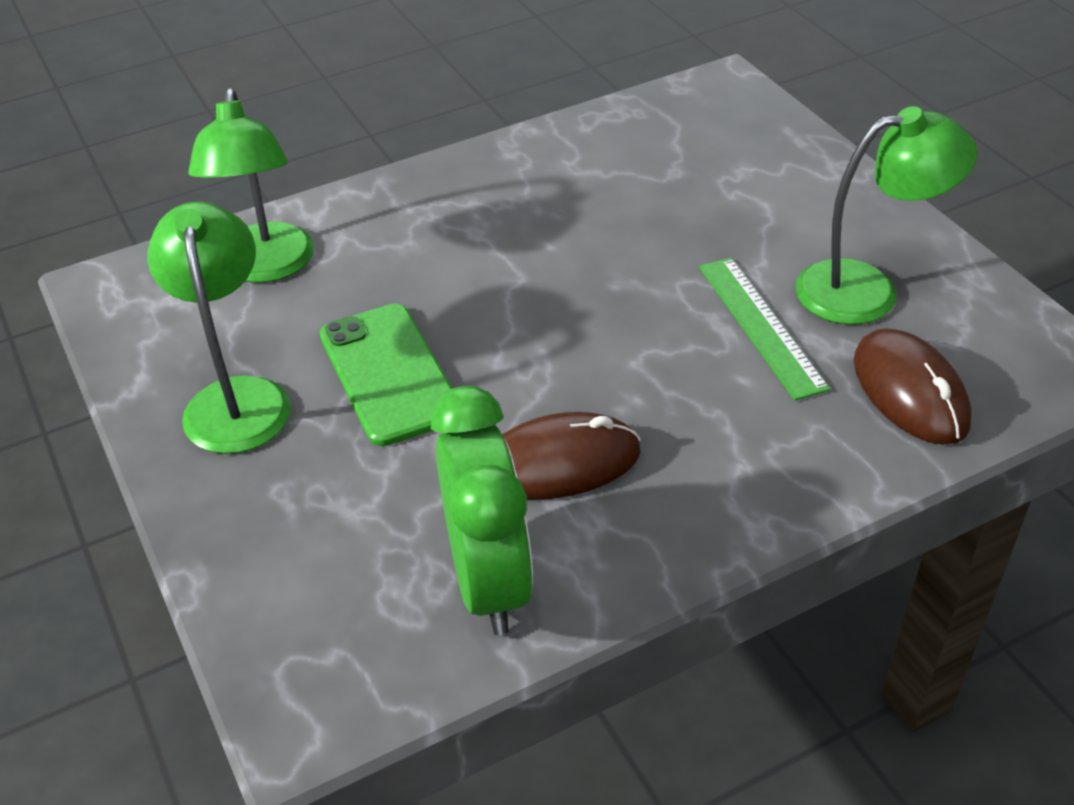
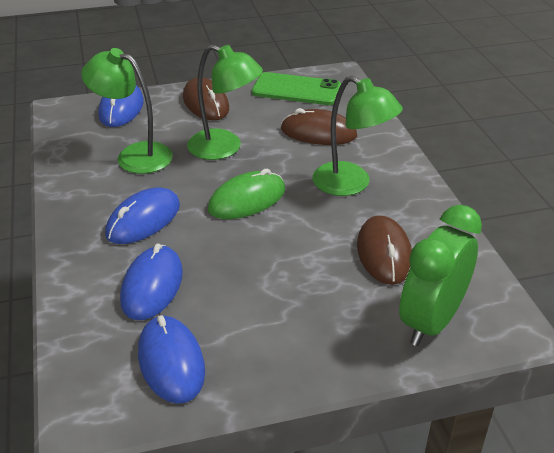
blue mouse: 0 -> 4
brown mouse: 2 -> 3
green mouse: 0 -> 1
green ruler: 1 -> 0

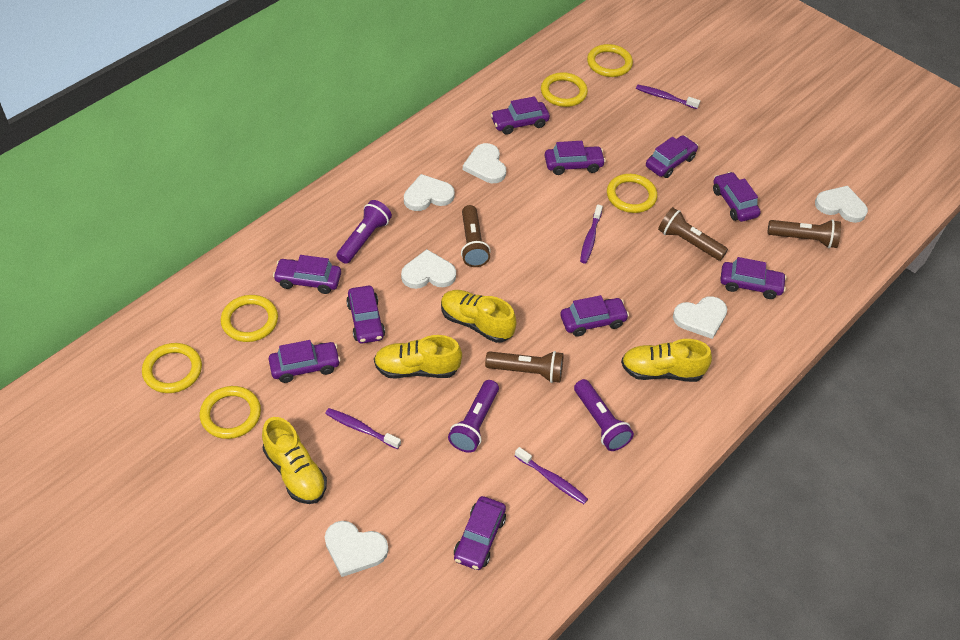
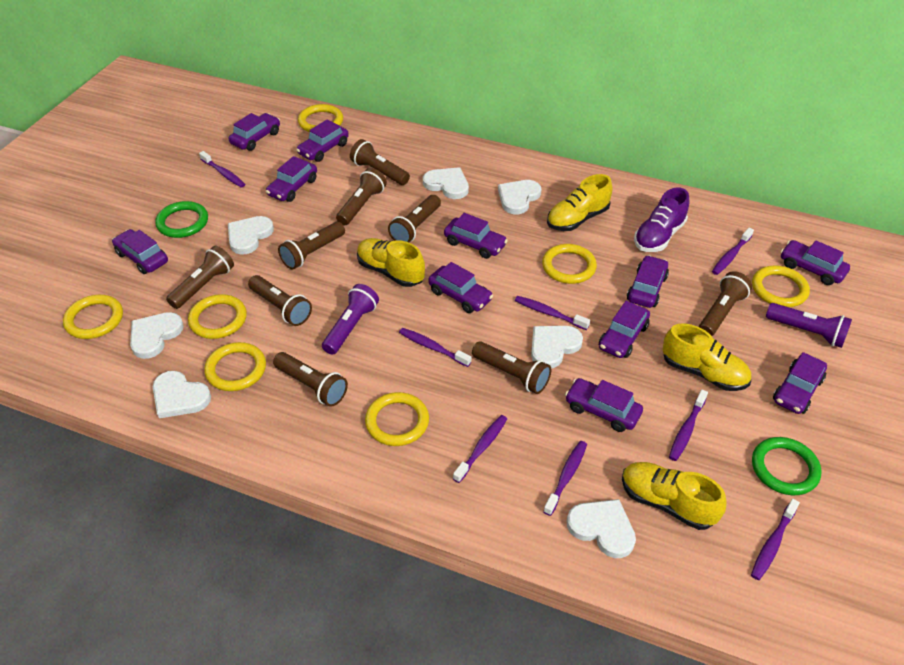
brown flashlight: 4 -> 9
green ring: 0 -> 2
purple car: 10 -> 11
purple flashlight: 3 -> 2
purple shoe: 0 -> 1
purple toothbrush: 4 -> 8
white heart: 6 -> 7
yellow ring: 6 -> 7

■ **Exercise details**:
An exact reproduction of all the records is required, with no pictures included.

■ **Answer section**:
blue mouse: 0 -> 4
brown mouse: 2 -> 3
green mouse: 0 -> 1
green ruler: 1 -> 0

brown flashlight: 4 -> 9
green ring: 0 -> 2
purple car: 10 -> 11
purple flashlight: 3 -> 2
purple shoe: 0 -> 1
purple toothbrush: 4 -> 8
white heart: 6 -> 7
yellow ring: 6 -> 7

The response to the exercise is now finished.